Entries taken from a collection
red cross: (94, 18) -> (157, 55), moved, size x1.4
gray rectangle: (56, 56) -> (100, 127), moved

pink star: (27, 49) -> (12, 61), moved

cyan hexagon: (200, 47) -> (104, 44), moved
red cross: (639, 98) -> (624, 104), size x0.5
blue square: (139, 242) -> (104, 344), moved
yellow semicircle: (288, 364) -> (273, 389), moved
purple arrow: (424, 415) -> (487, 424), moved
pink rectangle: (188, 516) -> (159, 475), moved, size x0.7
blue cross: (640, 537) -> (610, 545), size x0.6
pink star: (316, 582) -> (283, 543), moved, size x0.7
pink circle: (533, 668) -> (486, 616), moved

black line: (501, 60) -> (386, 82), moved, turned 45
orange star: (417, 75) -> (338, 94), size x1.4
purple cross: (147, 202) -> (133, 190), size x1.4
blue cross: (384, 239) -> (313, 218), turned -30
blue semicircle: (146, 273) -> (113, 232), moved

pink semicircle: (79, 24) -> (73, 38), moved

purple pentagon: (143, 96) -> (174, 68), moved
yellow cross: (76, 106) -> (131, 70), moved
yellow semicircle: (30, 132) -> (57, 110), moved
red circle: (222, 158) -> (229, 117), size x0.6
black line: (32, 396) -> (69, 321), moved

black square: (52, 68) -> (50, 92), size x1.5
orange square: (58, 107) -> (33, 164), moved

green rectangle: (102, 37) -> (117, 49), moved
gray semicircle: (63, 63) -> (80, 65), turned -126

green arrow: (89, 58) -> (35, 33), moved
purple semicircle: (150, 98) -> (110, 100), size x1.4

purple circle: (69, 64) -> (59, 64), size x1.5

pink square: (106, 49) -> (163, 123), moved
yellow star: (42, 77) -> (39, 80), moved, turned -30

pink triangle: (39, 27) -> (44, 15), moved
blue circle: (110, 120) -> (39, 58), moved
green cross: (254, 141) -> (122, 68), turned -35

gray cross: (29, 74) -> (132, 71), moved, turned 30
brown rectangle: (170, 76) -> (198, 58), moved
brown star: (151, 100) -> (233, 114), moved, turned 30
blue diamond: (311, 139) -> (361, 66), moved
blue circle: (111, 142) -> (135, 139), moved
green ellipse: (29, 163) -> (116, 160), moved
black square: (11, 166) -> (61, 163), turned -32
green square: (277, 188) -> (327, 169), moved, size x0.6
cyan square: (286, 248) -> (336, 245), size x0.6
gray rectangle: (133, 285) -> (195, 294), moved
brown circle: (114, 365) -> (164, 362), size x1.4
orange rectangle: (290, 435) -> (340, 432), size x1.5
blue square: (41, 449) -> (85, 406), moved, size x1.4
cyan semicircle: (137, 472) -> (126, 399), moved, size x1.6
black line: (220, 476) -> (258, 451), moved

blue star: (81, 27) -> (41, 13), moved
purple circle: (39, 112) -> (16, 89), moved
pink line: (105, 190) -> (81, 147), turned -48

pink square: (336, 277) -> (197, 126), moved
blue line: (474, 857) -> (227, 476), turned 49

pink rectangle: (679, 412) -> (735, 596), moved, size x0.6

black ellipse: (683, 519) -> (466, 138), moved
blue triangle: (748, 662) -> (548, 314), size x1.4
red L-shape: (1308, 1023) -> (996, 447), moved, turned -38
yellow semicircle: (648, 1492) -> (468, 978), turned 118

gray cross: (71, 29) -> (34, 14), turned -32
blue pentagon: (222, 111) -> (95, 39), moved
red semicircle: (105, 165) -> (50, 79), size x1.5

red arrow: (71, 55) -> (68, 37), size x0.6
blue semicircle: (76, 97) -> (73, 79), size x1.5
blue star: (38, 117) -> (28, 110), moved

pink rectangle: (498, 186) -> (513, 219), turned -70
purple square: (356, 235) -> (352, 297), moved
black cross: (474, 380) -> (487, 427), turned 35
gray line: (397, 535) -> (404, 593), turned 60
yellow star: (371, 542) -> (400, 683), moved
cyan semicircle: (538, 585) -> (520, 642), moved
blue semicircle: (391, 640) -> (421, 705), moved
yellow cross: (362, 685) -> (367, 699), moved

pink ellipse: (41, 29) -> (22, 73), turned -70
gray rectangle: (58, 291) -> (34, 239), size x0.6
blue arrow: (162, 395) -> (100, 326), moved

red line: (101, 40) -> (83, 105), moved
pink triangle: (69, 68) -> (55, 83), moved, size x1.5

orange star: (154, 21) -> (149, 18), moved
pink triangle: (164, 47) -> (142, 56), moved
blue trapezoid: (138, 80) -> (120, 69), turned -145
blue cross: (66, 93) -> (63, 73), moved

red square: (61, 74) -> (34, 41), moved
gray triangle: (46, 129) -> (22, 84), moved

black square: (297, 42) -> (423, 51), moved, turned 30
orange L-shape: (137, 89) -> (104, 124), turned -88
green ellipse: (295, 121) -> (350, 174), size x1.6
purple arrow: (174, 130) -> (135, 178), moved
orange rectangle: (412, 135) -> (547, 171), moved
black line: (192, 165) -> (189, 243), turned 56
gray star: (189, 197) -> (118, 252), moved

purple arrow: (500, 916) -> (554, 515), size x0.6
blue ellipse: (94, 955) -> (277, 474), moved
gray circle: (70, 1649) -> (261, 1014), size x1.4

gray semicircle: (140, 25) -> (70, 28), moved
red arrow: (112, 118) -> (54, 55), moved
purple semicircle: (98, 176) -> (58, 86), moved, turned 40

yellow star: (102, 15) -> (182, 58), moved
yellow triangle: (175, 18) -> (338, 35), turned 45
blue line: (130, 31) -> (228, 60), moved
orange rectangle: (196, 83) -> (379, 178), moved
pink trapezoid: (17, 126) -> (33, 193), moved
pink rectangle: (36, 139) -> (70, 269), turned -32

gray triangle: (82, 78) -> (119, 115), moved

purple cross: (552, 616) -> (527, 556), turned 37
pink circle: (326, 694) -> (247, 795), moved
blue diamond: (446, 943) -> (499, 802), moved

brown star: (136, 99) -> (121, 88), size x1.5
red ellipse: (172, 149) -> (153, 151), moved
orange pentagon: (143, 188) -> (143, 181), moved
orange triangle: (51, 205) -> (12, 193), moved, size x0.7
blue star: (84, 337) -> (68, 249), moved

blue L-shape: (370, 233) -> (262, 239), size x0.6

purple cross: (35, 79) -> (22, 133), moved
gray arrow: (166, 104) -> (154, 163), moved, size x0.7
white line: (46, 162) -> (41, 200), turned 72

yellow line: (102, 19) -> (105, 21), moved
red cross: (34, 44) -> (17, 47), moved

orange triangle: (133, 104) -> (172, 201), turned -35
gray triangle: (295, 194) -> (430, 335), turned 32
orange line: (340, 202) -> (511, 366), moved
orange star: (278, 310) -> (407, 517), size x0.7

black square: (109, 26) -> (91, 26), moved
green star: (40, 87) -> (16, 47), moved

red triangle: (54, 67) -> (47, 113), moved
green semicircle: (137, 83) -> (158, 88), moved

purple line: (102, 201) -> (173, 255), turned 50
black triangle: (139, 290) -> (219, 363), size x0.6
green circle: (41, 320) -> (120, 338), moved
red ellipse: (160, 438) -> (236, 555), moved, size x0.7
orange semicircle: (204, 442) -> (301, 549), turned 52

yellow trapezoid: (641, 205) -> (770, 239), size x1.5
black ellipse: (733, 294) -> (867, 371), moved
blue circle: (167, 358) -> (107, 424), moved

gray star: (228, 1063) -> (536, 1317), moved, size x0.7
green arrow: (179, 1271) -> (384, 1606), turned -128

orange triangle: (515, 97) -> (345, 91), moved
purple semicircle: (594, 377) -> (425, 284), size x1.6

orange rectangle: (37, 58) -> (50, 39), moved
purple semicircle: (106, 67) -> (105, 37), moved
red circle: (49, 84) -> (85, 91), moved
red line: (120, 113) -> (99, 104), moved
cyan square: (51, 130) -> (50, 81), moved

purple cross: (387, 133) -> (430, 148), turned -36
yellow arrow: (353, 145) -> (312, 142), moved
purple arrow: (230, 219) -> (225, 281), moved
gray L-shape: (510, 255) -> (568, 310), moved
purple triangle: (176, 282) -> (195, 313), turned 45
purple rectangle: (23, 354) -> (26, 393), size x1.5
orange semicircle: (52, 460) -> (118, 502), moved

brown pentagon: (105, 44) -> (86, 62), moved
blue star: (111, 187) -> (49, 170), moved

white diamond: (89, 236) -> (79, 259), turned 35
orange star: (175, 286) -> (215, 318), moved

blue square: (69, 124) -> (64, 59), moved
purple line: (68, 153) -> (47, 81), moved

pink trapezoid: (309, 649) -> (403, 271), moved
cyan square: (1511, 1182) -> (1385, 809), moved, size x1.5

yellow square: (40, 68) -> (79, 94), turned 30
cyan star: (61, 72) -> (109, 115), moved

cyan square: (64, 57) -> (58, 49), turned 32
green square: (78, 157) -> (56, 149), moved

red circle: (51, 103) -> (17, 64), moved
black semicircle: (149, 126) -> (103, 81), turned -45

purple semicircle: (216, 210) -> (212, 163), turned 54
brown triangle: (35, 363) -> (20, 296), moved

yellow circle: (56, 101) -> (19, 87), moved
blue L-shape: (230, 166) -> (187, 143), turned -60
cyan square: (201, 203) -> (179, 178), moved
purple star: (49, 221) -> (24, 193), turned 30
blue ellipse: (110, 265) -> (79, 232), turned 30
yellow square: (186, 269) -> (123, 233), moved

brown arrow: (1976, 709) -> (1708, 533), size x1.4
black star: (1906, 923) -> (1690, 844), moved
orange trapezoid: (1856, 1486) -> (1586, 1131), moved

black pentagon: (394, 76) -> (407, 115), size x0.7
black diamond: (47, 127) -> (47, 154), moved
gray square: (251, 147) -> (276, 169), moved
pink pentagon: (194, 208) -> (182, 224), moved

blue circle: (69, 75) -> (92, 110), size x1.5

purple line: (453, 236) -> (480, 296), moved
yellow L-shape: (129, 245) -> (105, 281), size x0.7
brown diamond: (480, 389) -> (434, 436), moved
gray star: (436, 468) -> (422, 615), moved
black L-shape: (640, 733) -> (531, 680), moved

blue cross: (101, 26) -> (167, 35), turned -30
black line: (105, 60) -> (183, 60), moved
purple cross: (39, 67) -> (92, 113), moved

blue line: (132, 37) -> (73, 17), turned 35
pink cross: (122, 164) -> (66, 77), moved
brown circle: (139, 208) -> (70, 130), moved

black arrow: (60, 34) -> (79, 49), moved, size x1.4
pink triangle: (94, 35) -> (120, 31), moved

Required action
In your answer, include only the lines above starting at the line that holds "purple semicircle: (106, 67)" and ending at the line that holds "pink trapezoid: (309, 649)", copied exactly.

Worked solution
purple semicircle: (106, 67) -> (105, 37), moved
red circle: (49, 84) -> (85, 91), moved
red line: (120, 113) -> (99, 104), moved
cyan square: (51, 130) -> (50, 81), moved

purple cross: (387, 133) -> (430, 148), turned -36
yellow arrow: (353, 145) -> (312, 142), moved
purple arrow: (230, 219) -> (225, 281), moved
gray L-shape: (510, 255) -> (568, 310), moved
purple triangle: (176, 282) -> (195, 313), turned 45
purple rectangle: (23, 354) -> (26, 393), size x1.5
orange semicircle: (52, 460) -> (118, 502), moved

brown pentagon: (105, 44) -> (86, 62), moved
blue star: (111, 187) -> (49, 170), moved

white diamond: (89, 236) -> (79, 259), turned 35
orange star: (175, 286) -> (215, 318), moved

blue square: (69, 124) -> (64, 59), moved
purple line: (68, 153) -> (47, 81), moved

pink trapezoid: (309, 649) -> (403, 271), moved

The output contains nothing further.